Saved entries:
------------------------------------------------

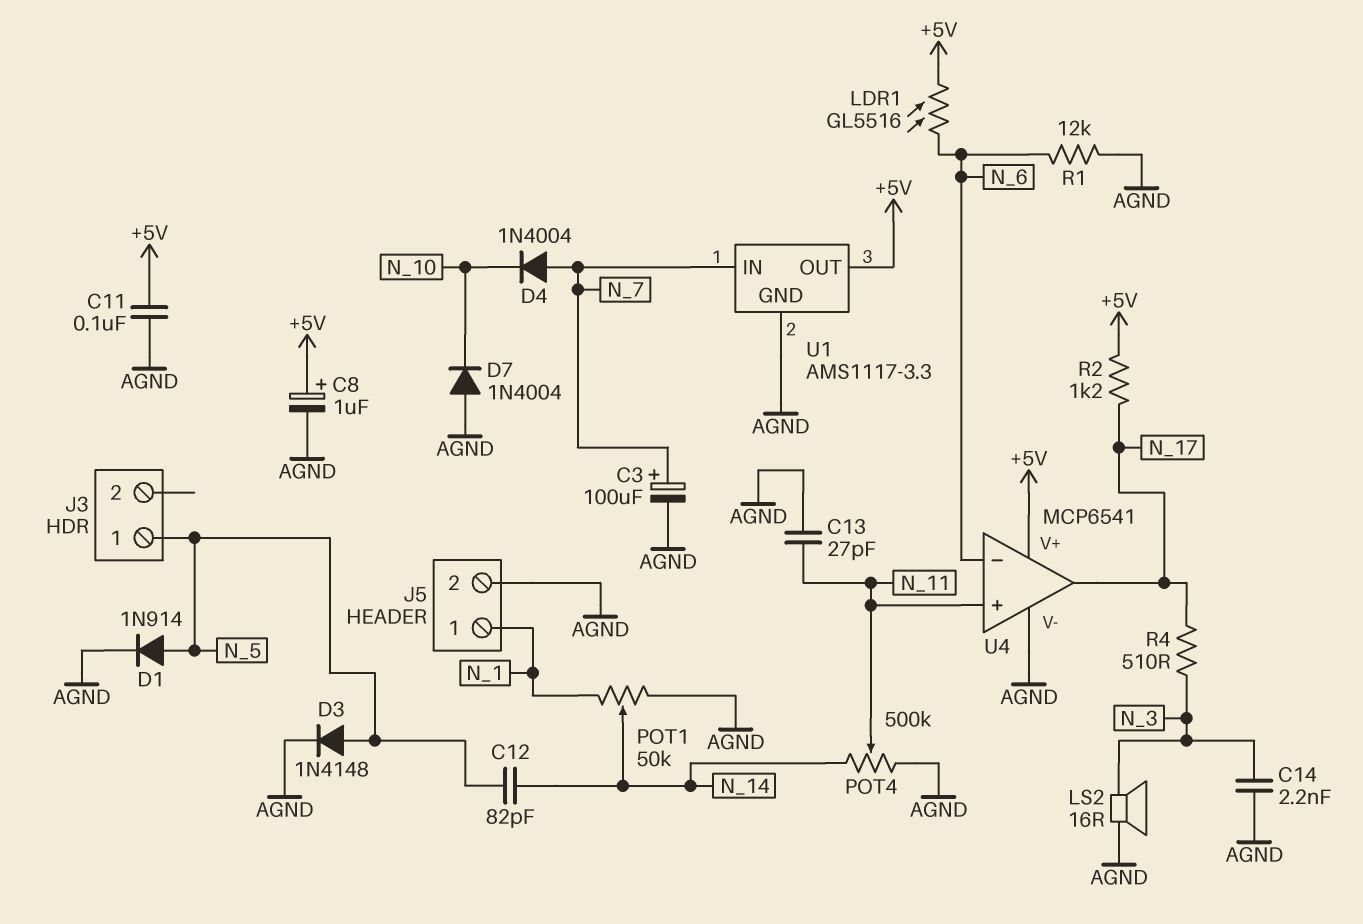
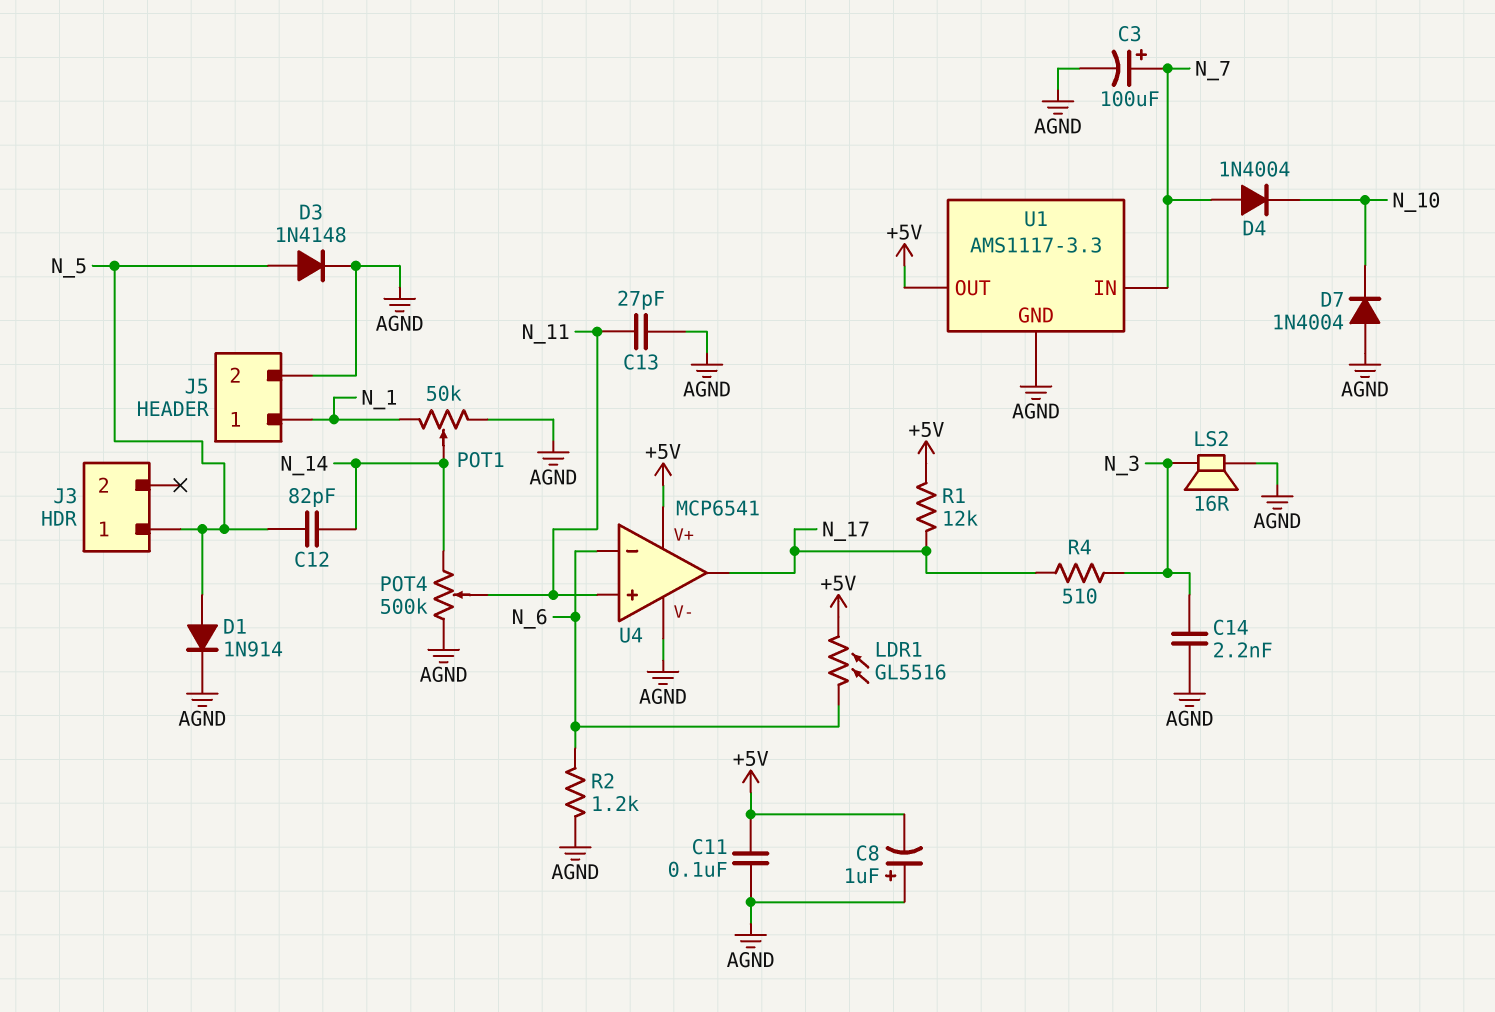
C8: 1uF (plus +5V, minus AGND) -> 1uF (plus AGND, minus +5V)
R1: 12k (AGND, N_6) -> 12k (+5V, N_17)
R2: 1.2k (+5V, N_17) -> 1.2k (AGND, N_6)

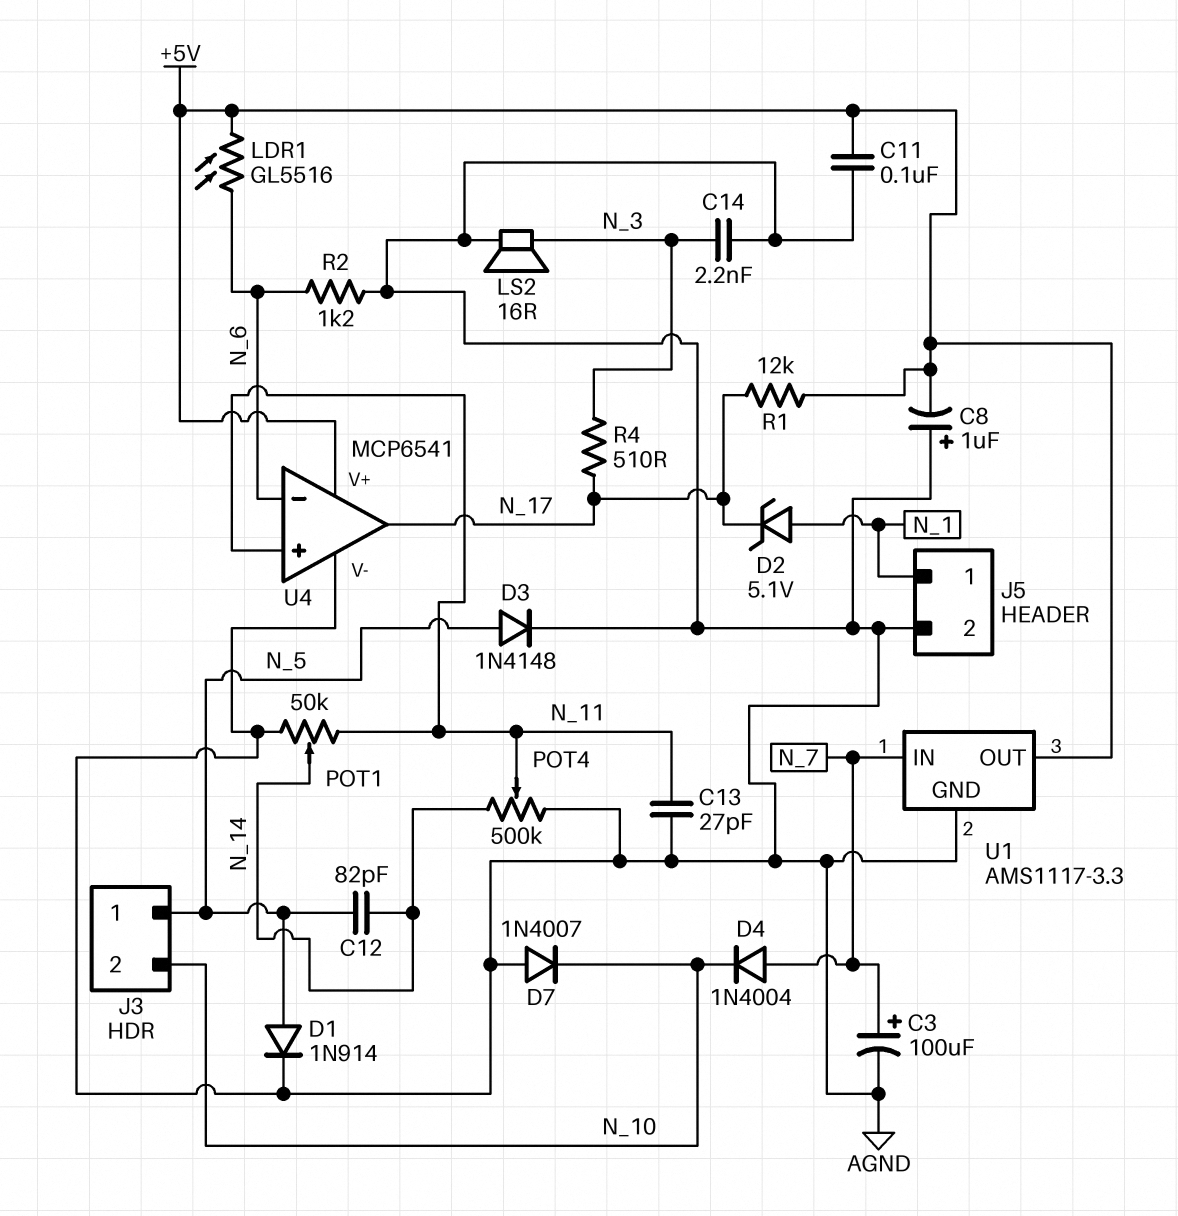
D2: none -> zener 5.1V (A N_1, K N_17)
D7: diode 1N4004 (A AGND, K N_10) -> diode 1N4007 (A AGND, K N_10)
J3 pin 2: none -> N_10
POT1: 50k (AGND, N_1, wiper N_14) -> 50k (AGND, N_11, wiper N_14)

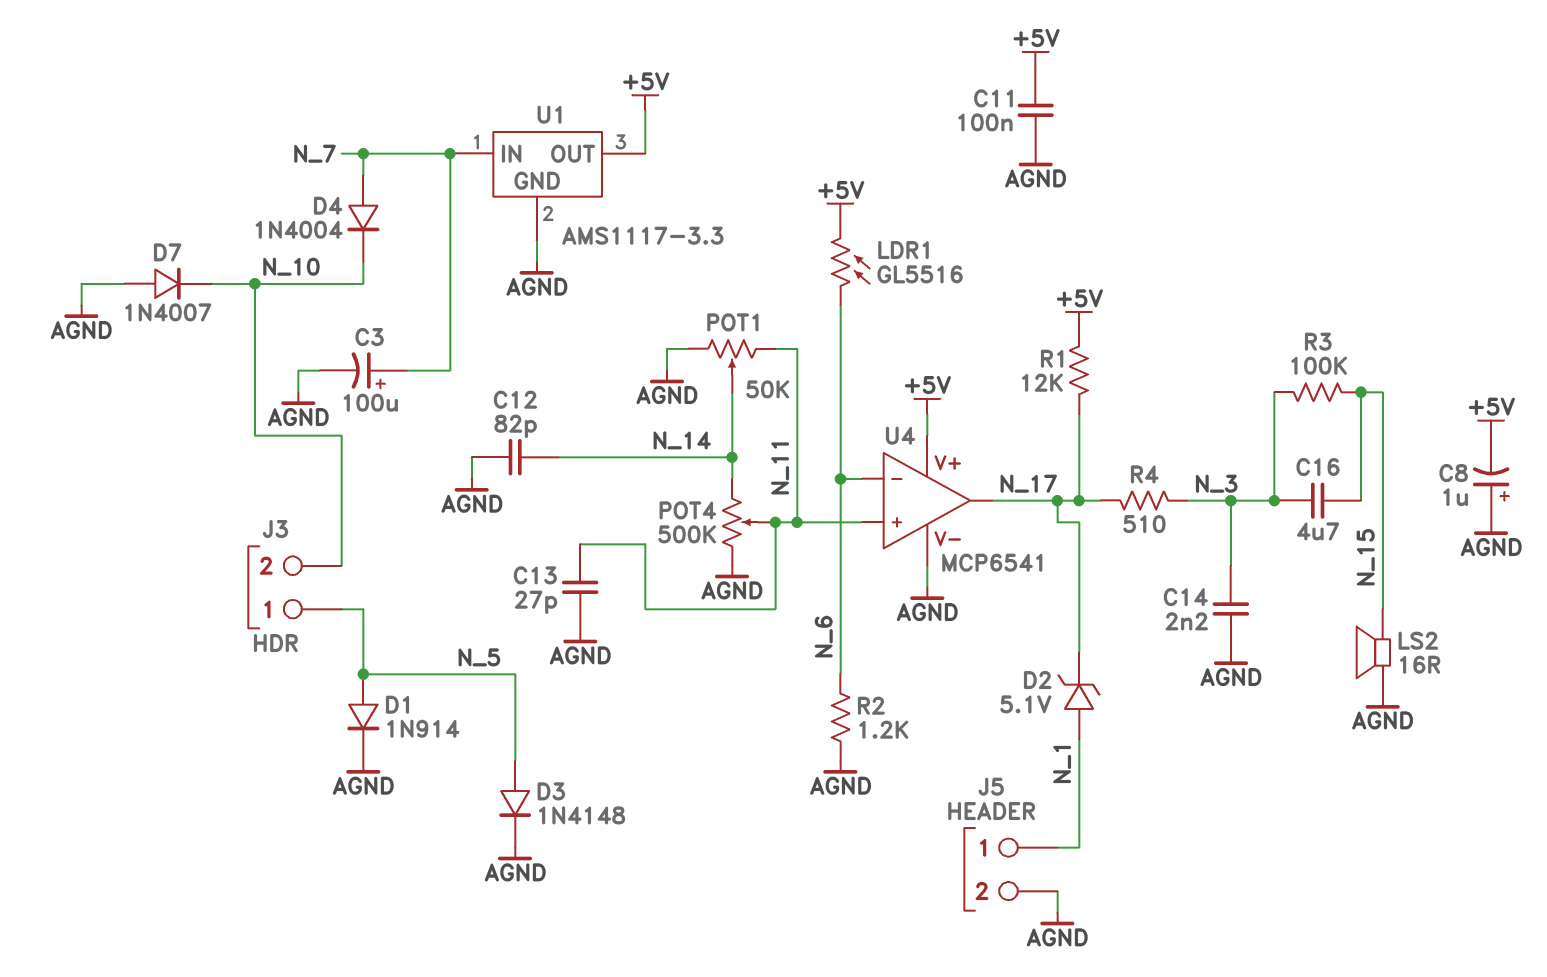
C12: 82pF (N_5, N_14) -> 82pF (AGND, N_14)
C16: none -> 4.7uF (N_3, N_15)
LS2: speaker 16R (AGND, N_3) -> speaker 16R (AGND, N_15)
R3: none -> 100k (N_3, N_15)

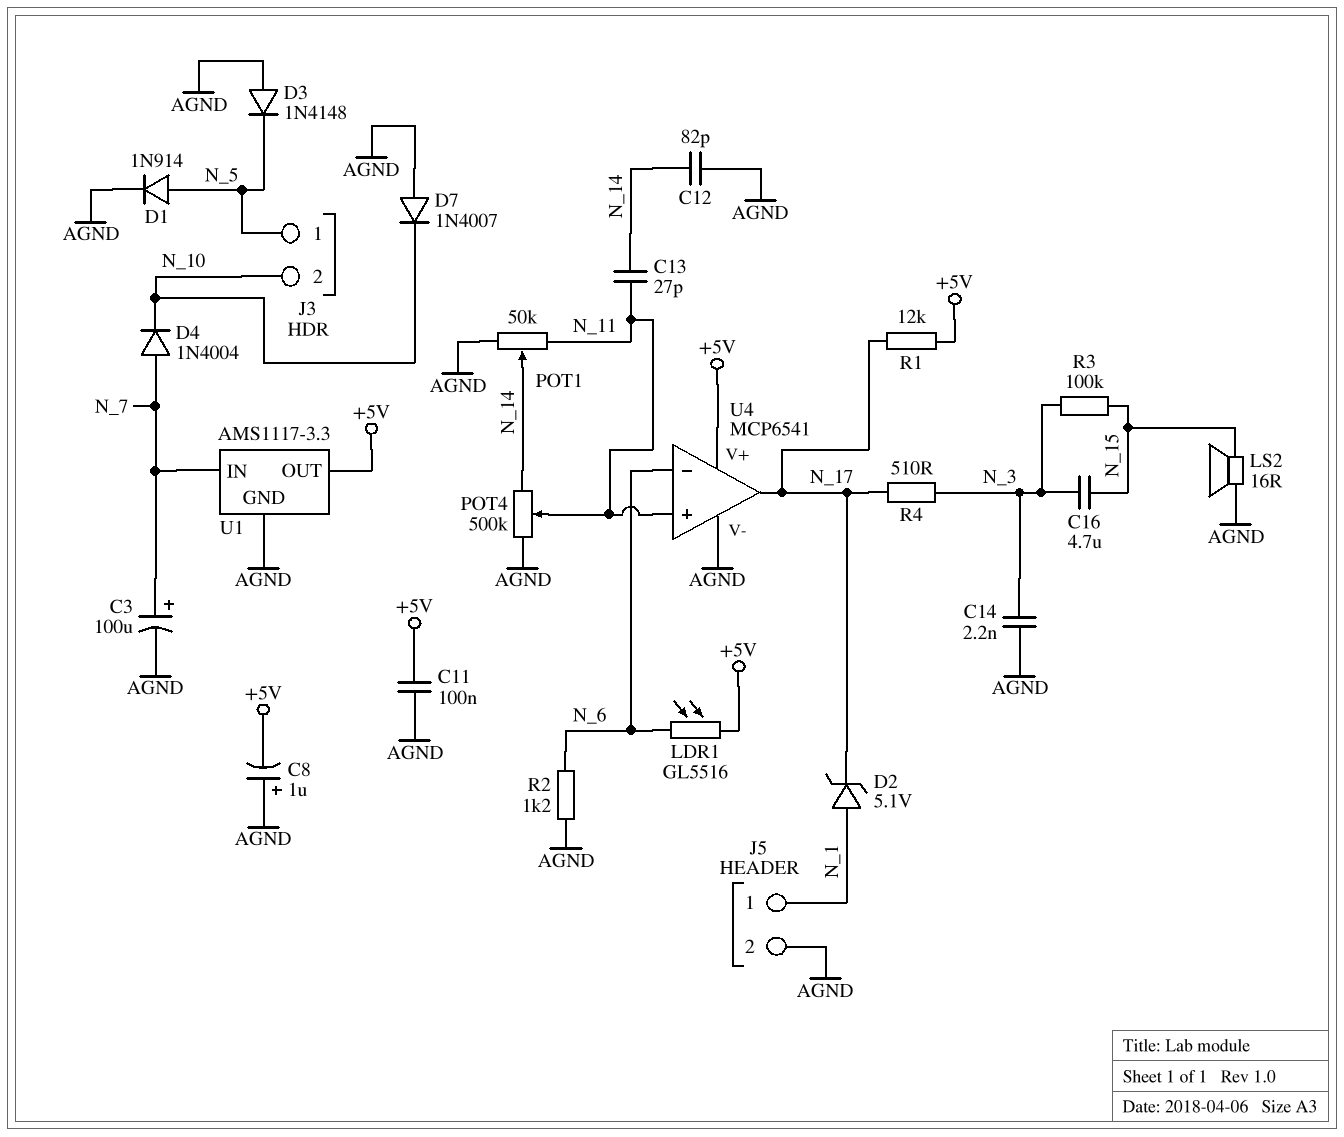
C13: 27pF (AGND, N_11) -> 27pF (N_11, N_14)
D3: diode 1N4148 (A N_5, K AGND) -> diode 1N4148 (A AGND, K N_5)

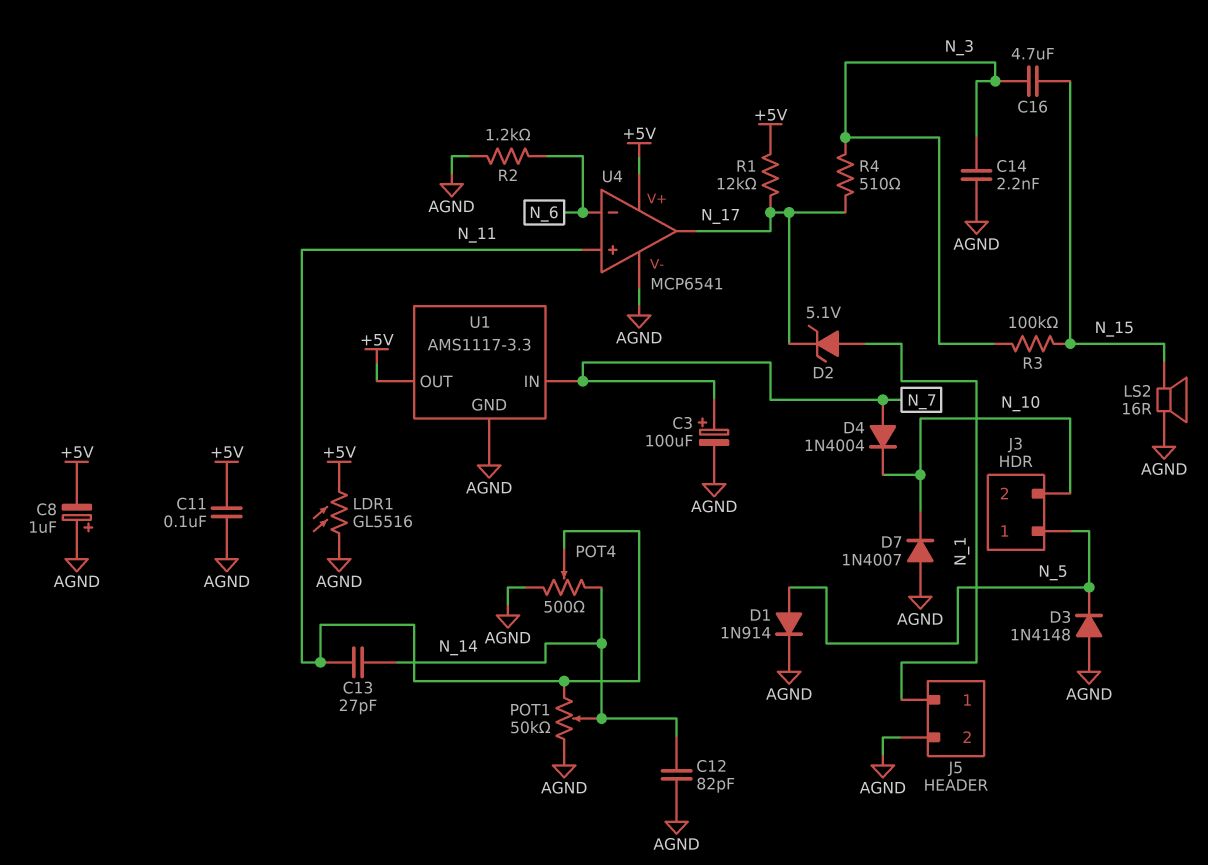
LDR1: GL5516 (+5V, N_6) -> GL5516 (+5V, AGND)
POT4: 500k (AGND, N_14, wiper N_11) -> 500 (AGND, N_14, wiper N_11)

------------------------------------------------

Each record must be repeated verbatim, and no picture may appear in the copy.

*Reply:*
C8: 1uF (plus +5V, minus AGND) -> 1uF (plus AGND, minus +5V)
R1: 12k (AGND, N_6) -> 12k (+5V, N_17)
R2: 1.2k (+5V, N_17) -> 1.2k (AGND, N_6)

D2: none -> zener 5.1V (A N_1, K N_17)
D7: diode 1N4004 (A AGND, K N_10) -> diode 1N4007 (A AGND, K N_10)
J3 pin 2: none -> N_10
POT1: 50k (AGND, N_1, wiper N_14) -> 50k (AGND, N_11, wiper N_14)

C12: 82pF (N_5, N_14) -> 82pF (AGND, N_14)
C16: none -> 4.7uF (N_3, N_15)
LS2: speaker 16R (AGND, N_3) -> speaker 16R (AGND, N_15)
R3: none -> 100k (N_3, N_15)

C13: 27pF (AGND, N_11) -> 27pF (N_11, N_14)
D3: diode 1N4148 (A N_5, K AGND) -> diode 1N4148 (A AGND, K N_5)

LDR1: GL5516 (+5V, N_6) -> GL5516 (+5V, AGND)
POT4: 500k (AGND, N_14, wiper N_11) -> 500 (AGND, N_14, wiper N_11)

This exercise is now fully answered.